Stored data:
--------------------

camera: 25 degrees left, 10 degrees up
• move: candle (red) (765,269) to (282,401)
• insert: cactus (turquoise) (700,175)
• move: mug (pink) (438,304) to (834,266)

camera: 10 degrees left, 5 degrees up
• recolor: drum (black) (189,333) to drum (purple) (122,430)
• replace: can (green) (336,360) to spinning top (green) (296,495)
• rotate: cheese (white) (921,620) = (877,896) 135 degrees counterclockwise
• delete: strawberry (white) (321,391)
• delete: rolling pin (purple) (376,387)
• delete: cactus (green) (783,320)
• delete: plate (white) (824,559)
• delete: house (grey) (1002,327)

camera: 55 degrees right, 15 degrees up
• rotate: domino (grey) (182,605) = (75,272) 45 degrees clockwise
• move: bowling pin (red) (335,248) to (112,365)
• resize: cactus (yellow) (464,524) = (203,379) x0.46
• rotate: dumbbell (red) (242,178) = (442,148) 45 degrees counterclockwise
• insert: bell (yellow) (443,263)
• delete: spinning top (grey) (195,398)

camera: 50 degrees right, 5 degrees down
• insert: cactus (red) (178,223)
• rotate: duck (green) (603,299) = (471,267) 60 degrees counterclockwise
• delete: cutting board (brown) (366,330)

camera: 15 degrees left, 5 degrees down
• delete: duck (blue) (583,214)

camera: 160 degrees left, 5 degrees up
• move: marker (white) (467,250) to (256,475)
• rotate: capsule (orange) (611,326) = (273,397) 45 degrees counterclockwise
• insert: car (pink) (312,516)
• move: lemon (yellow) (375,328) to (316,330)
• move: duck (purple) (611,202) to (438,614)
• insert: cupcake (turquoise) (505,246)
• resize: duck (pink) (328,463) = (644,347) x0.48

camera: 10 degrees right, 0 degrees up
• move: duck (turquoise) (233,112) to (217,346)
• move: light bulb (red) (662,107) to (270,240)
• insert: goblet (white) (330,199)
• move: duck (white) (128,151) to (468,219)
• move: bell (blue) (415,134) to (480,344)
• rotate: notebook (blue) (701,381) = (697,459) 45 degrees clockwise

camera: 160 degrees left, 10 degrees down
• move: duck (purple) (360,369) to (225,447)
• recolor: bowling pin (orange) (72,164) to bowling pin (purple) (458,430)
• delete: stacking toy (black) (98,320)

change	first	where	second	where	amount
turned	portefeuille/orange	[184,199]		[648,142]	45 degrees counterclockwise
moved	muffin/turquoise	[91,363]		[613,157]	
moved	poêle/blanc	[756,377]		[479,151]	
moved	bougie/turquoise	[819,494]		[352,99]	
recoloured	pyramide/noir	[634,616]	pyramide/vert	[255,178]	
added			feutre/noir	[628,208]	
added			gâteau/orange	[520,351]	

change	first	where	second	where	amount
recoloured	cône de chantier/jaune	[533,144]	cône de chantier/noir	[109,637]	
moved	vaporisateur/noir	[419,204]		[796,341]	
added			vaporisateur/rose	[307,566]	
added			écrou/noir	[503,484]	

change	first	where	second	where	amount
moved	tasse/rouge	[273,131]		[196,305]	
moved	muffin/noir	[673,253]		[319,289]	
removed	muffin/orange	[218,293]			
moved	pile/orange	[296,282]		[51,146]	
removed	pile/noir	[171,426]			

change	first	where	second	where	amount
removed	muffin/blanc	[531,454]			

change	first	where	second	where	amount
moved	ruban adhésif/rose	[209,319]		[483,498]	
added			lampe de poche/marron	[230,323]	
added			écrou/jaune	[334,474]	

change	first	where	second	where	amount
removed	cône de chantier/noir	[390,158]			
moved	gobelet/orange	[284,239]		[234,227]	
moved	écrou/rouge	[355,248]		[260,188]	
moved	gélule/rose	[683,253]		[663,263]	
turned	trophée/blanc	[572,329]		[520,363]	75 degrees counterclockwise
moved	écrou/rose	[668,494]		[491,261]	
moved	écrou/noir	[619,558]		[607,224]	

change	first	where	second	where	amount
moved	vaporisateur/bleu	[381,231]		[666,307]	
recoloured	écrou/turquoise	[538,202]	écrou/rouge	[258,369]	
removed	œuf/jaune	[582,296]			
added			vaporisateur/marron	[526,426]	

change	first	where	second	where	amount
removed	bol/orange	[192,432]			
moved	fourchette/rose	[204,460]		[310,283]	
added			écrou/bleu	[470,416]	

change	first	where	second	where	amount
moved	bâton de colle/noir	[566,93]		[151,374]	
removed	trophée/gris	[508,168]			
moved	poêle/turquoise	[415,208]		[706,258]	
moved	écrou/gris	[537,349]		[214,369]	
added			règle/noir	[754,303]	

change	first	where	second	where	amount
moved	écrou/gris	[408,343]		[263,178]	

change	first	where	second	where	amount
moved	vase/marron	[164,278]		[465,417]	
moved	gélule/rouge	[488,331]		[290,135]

--------------------

Write every record out again, letter for letter.

camera: 25 degrees left, 10 degrees up
• move: candle (red) (765,269) to (282,401)
• insert: cactus (turquoise) (700,175)
• move: mug (pink) (438,304) to (834,266)

camera: 10 degrees left, 5 degrees up
• recolor: drum (black) (189,333) to drum (purple) (122,430)
• replace: can (green) (336,360) to spinning top (green) (296,495)
• rotate: cheese (white) (921,620) = (877,896) 135 degrees counterclockwise
• delete: strawberry (white) (321,391)
• delete: rolling pin (purple) (376,387)
• delete: cactus (green) (783,320)
• delete: plate (white) (824,559)
• delete: house (grey) (1002,327)

camera: 55 degrees right, 15 degrees up
• rotate: domino (grey) (182,605) = (75,272) 45 degrees clockwise
• move: bowling pin (red) (335,248) to (112,365)
• resize: cactus (yellow) (464,524) = (203,379) x0.46
• rotate: dumbbell (red) (242,178) = (442,148) 45 degrees counterclockwise
• insert: bell (yellow) (443,263)
• delete: spinning top (grey) (195,398)

camera: 50 degrees right, 5 degrees down
• insert: cactus (red) (178,223)
• rotate: duck (green) (603,299) = (471,267) 60 degrees counterclockwise
• delete: cutting board (brown) (366,330)

camera: 15 degrees left, 5 degrees down
• delete: duck (blue) (583,214)

camera: 160 degrees left, 5 degrees up
• move: marker (white) (467,250) to (256,475)
• rotate: capsule (orange) (611,326) = (273,397) 45 degrees counterclockwise
• insert: car (pink) (312,516)
• move: lemon (yellow) (375,328) to (316,330)
• move: duck (purple) (611,202) to (438,614)
• insert: cupcake (turquoise) (505,246)
• resize: duck (pink) (328,463) = (644,347) x0.48

camera: 10 degrees right, 0 degrees up
• move: duck (turquoise) (233,112) to (217,346)
• move: light bulb (red) (662,107) to (270,240)
• insert: goblet (white) (330,199)
• move: duck (white) (128,151) to (468,219)
• move: bell (blue) (415,134) to (480,344)
• rotate: notebook (blue) (701,381) = (697,459) 45 degrees clockwise

camera: 160 degrees left, 10 degrees down
• move: duck (purple) (360,369) to (225,447)
• recolor: bowling pin (orange) (72,164) to bowling pin (purple) (458,430)
• delete: stacking toy (black) (98,320)

change	first	where	second	where	amount
turned	portefeuille/orange	[184,199]		[648,142]	45 degrees counterclockwise
moved	muffin/turquoise	[91,363]		[613,157]	
moved	poêle/blanc	[756,377]		[479,151]	
moved	bougie/turquoise	[819,494]		[352,99]	
recoloured	pyramide/noir	[634,616]	pyramide/vert	[255,178]	
added			feutre/noir	[628,208]	
added			gâteau/orange	[520,351]	

change	first	where	second	where	amount
recoloured	cône de chantier/jaune	[533,144]	cône de chantier/noir	[109,637]	
moved	vaporisateur/noir	[419,204]		[796,341]	
added			vaporisateur/rose	[307,566]	
added			écrou/noir	[503,484]	

change	first	where	second	where	amount
moved	tasse/rouge	[273,131]		[196,305]	
moved	muffin/noir	[673,253]		[319,289]	
removed	muffin/orange	[218,293]			
moved	pile/orange	[296,282]		[51,146]	
removed	pile/noir	[171,426]			

change	first	where	second	where	amount
removed	muffin/blanc	[531,454]			

change	first	where	second	where	amount
moved	ruban adhésif/rose	[209,319]		[483,498]	
added			lampe de poche/marron	[230,323]	
added			écrou/jaune	[334,474]	

change	first	where	second	where	amount
removed	cône de chantier/noir	[390,158]			
moved	gobelet/orange	[284,239]		[234,227]	
moved	écrou/rouge	[355,248]		[260,188]	
moved	gélule/rose	[683,253]		[663,263]	
turned	trophée/blanc	[572,329]		[520,363]	75 degrees counterclockwise
moved	écrou/rose	[668,494]		[491,261]	
moved	écrou/noir	[619,558]		[607,224]	

change	first	where	second	where	amount
moved	vaporisateur/bleu	[381,231]		[666,307]	
recoloured	écrou/turquoise	[538,202]	écrou/rouge	[258,369]	
removed	œuf/jaune	[582,296]			
added			vaporisateur/marron	[526,426]	

change	first	where	second	where	amount
removed	bol/orange	[192,432]			
moved	fourchette/rose	[204,460]		[310,283]	
added			écrou/bleu	[470,416]	

change	first	where	second	where	amount
moved	bâton de colle/noir	[566,93]		[151,374]	
removed	trophée/gris	[508,168]			
moved	poêle/turquoise	[415,208]		[706,258]	
moved	écrou/gris	[537,349]		[214,369]	
added			règle/noir	[754,303]	

change	first	where	second	where	amount
moved	écrou/gris	[408,343]		[263,178]	

change	first	where	second	where	amount
moved	vase/marron	[164,278]		[465,417]	
moved	gélule/rouge	[488,331]		[290,135]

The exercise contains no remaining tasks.